[Geometric object motion data]

▬▬▬

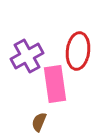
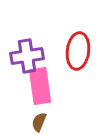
purple cross: rotated 20 degrees clockwise
pink rectangle: moved 15 px left, 2 px down
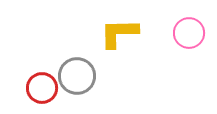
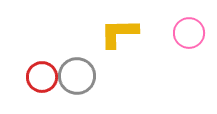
red circle: moved 11 px up
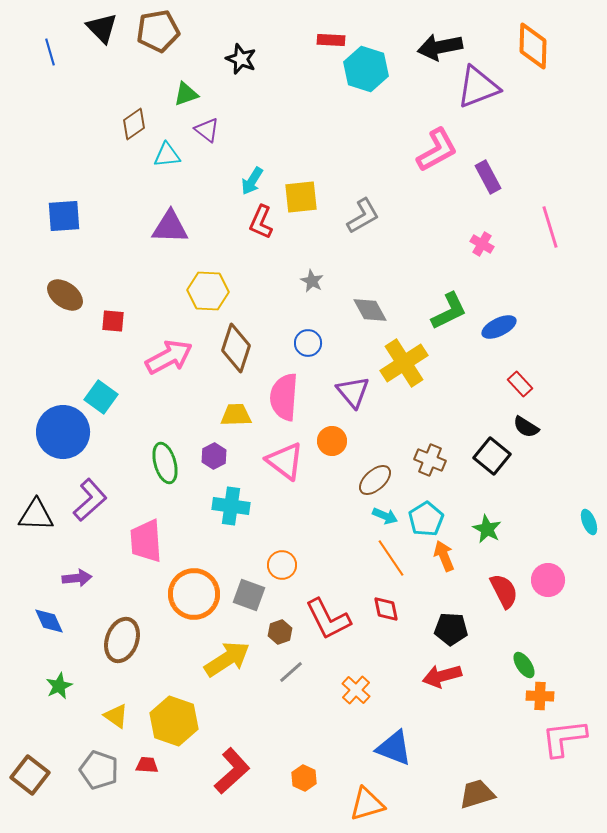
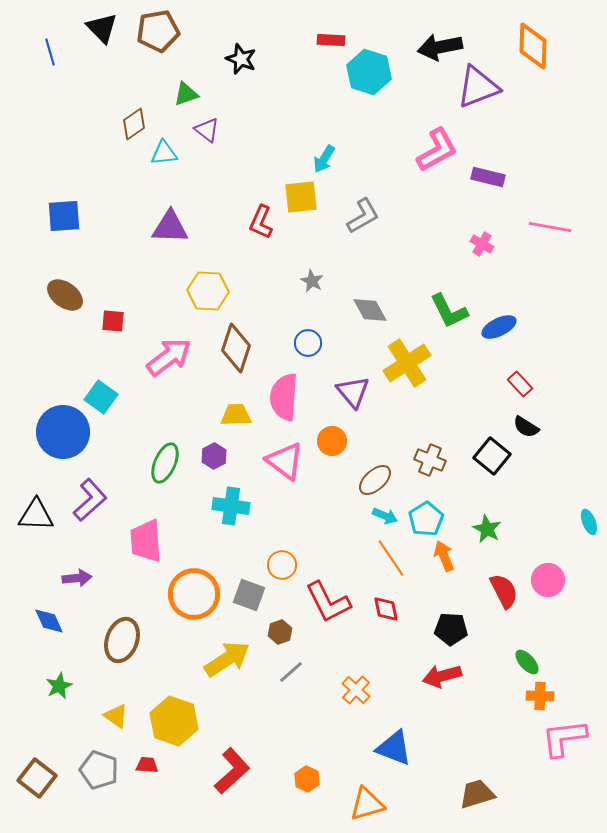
cyan hexagon at (366, 69): moved 3 px right, 3 px down
cyan triangle at (167, 155): moved 3 px left, 2 px up
purple rectangle at (488, 177): rotated 48 degrees counterclockwise
cyan arrow at (252, 181): moved 72 px right, 22 px up
pink line at (550, 227): rotated 63 degrees counterclockwise
green L-shape at (449, 311): rotated 90 degrees clockwise
pink arrow at (169, 357): rotated 9 degrees counterclockwise
yellow cross at (404, 363): moved 3 px right
green ellipse at (165, 463): rotated 39 degrees clockwise
red L-shape at (328, 619): moved 17 px up
green ellipse at (524, 665): moved 3 px right, 3 px up; rotated 8 degrees counterclockwise
brown square at (30, 775): moved 7 px right, 3 px down
orange hexagon at (304, 778): moved 3 px right, 1 px down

▬▬▬

What you should do: Please retype the data exactly. The pictures do not go in.

Expected output:
purple cross: rotated 20 degrees clockwise
pink rectangle: moved 15 px left, 2 px down
red circle: moved 11 px up
cyan hexagon at (366, 69): moved 3 px right, 3 px down
cyan triangle at (167, 155): moved 3 px left, 2 px up
purple rectangle at (488, 177): rotated 48 degrees counterclockwise
cyan arrow at (252, 181): moved 72 px right, 22 px up
pink line at (550, 227): rotated 63 degrees counterclockwise
green L-shape at (449, 311): rotated 90 degrees clockwise
pink arrow at (169, 357): rotated 9 degrees counterclockwise
yellow cross at (404, 363): moved 3 px right
green ellipse at (165, 463): rotated 39 degrees clockwise
red L-shape at (328, 619): moved 17 px up
green ellipse at (524, 665): moved 3 px right, 3 px up; rotated 8 degrees counterclockwise
brown square at (30, 775): moved 7 px right, 3 px down
orange hexagon at (304, 778): moved 3 px right, 1 px down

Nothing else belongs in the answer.